-------- EXCERPTED RECORDS
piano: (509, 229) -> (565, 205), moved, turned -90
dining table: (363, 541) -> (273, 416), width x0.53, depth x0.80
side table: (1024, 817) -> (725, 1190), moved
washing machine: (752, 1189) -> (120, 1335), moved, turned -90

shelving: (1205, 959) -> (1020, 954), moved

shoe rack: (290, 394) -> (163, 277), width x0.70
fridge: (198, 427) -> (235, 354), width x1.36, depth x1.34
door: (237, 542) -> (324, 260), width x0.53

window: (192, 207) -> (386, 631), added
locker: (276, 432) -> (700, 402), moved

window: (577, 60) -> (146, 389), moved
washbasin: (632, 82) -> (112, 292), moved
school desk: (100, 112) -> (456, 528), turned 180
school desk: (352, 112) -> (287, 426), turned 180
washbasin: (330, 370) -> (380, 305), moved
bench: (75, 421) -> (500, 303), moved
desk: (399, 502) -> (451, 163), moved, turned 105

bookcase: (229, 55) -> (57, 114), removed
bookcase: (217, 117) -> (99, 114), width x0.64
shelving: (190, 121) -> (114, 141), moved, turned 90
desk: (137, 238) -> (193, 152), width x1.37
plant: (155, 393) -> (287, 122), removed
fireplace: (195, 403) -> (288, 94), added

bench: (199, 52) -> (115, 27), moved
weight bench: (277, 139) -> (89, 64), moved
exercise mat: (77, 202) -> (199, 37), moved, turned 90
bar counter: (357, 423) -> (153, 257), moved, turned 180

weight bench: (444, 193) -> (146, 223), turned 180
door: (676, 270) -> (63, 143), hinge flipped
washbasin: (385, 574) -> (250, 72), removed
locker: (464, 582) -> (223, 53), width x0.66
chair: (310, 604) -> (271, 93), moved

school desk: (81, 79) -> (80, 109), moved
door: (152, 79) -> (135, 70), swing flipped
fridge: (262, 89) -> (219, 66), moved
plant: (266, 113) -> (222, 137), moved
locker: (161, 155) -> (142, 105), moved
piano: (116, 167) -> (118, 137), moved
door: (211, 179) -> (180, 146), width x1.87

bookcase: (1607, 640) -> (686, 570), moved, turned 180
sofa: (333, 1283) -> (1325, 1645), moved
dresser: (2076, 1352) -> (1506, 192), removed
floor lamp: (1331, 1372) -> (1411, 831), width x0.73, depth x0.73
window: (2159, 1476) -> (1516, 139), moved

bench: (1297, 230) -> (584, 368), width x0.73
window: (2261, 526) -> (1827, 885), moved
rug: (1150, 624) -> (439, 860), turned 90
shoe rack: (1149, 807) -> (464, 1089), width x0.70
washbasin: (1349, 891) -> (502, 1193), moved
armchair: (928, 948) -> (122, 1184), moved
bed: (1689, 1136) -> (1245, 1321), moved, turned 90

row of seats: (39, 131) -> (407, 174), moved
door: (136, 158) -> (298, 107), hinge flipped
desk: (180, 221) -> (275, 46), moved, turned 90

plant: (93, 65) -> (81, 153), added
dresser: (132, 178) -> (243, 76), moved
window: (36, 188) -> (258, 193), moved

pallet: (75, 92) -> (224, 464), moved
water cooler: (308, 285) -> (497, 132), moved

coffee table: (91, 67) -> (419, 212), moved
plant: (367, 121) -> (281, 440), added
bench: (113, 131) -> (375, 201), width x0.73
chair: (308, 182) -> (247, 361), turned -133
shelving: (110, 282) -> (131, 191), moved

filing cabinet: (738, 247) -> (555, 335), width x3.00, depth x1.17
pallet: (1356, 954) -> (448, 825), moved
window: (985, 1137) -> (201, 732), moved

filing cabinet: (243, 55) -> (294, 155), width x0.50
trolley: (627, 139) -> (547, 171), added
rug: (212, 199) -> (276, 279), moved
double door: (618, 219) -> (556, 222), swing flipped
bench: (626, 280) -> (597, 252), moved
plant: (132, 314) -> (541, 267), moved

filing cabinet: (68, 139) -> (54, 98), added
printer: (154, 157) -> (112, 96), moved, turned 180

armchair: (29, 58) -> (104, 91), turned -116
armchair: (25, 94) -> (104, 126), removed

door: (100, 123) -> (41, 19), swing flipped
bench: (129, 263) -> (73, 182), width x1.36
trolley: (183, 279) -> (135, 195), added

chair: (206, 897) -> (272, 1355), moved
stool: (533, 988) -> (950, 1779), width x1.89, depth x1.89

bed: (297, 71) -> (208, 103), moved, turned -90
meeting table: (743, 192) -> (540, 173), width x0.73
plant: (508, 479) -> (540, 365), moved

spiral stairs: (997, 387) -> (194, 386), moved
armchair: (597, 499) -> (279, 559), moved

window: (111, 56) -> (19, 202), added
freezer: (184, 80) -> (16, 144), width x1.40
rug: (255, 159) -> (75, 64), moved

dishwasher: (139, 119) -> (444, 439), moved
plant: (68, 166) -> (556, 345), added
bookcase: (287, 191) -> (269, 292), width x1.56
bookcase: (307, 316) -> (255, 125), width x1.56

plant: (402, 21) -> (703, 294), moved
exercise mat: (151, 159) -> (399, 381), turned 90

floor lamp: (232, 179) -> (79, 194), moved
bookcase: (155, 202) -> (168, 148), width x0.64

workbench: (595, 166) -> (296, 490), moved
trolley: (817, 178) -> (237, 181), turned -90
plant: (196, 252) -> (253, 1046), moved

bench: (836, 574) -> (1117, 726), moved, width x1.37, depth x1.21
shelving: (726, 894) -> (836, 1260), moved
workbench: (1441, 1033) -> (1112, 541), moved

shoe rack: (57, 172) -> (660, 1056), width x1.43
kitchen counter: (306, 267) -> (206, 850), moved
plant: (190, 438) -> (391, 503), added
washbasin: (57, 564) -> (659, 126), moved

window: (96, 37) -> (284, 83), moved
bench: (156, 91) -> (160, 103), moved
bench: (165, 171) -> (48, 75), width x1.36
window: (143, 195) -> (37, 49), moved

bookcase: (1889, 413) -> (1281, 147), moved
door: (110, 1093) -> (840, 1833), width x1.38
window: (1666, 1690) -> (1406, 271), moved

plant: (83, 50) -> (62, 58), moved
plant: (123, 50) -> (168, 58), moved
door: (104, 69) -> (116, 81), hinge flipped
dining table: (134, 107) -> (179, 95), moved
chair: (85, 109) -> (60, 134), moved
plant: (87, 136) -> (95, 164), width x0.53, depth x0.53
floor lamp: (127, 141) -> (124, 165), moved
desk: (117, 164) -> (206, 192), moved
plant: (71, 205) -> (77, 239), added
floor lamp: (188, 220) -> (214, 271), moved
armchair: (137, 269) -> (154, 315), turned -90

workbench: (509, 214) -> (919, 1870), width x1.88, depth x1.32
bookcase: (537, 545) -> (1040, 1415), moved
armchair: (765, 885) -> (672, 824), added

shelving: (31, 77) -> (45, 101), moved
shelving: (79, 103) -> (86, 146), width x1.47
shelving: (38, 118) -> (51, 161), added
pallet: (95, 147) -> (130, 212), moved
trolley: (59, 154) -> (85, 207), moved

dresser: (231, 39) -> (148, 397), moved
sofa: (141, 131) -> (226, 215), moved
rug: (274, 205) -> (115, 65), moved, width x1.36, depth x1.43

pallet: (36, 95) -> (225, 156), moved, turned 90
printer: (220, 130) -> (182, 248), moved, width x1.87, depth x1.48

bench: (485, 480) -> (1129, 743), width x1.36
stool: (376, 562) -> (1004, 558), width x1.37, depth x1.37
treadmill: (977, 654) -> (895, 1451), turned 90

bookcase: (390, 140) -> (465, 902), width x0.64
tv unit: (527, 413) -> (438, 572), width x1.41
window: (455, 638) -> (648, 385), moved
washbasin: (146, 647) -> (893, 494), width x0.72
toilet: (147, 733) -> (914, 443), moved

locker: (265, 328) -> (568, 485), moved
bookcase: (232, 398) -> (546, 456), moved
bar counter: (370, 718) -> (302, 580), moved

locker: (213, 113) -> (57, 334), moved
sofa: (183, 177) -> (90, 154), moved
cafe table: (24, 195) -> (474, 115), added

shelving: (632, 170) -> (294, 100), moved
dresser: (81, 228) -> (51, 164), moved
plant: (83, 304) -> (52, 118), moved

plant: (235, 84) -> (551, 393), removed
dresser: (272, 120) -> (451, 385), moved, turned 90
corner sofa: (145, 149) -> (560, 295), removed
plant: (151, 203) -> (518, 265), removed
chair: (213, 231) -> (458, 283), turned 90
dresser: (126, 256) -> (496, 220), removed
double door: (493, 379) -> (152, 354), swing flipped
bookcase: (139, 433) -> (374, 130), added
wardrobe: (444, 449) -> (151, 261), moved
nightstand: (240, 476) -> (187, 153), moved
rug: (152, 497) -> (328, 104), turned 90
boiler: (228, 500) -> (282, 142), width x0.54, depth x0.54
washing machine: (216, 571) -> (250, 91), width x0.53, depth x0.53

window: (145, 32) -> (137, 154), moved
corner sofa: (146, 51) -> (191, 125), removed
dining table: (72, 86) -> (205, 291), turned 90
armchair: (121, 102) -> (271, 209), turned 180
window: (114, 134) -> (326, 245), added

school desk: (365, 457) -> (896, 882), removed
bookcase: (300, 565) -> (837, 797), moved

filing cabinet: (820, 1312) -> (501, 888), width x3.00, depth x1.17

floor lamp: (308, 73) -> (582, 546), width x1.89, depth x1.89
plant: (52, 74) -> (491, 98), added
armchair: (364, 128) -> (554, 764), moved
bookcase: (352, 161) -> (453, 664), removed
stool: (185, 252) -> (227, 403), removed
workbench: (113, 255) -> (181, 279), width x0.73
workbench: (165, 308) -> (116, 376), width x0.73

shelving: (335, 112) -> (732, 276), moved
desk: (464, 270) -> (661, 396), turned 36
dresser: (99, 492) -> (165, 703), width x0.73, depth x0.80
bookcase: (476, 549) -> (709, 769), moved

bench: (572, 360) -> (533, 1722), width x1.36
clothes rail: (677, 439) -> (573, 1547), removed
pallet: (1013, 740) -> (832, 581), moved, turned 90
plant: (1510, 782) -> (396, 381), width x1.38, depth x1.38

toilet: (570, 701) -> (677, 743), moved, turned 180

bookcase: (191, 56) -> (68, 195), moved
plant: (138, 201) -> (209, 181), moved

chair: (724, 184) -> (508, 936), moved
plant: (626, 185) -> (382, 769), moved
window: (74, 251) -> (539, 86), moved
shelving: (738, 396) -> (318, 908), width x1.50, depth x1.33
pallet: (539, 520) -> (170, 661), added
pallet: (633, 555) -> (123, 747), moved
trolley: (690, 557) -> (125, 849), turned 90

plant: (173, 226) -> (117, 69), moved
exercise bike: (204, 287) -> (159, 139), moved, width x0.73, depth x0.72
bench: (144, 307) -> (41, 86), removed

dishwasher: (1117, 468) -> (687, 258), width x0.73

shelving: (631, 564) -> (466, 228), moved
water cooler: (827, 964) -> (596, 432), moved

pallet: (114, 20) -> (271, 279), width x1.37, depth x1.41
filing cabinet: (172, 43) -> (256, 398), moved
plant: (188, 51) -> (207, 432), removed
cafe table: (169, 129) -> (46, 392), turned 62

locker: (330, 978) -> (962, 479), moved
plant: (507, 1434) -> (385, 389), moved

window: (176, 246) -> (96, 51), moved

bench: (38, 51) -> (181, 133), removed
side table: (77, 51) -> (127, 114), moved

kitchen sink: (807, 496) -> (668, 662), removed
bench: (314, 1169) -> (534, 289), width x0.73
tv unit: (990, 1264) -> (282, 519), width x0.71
----------------
EXERCISE:
Please work out how many lines of the data include the string "stool" and reply with the number alone.

RESULT:
3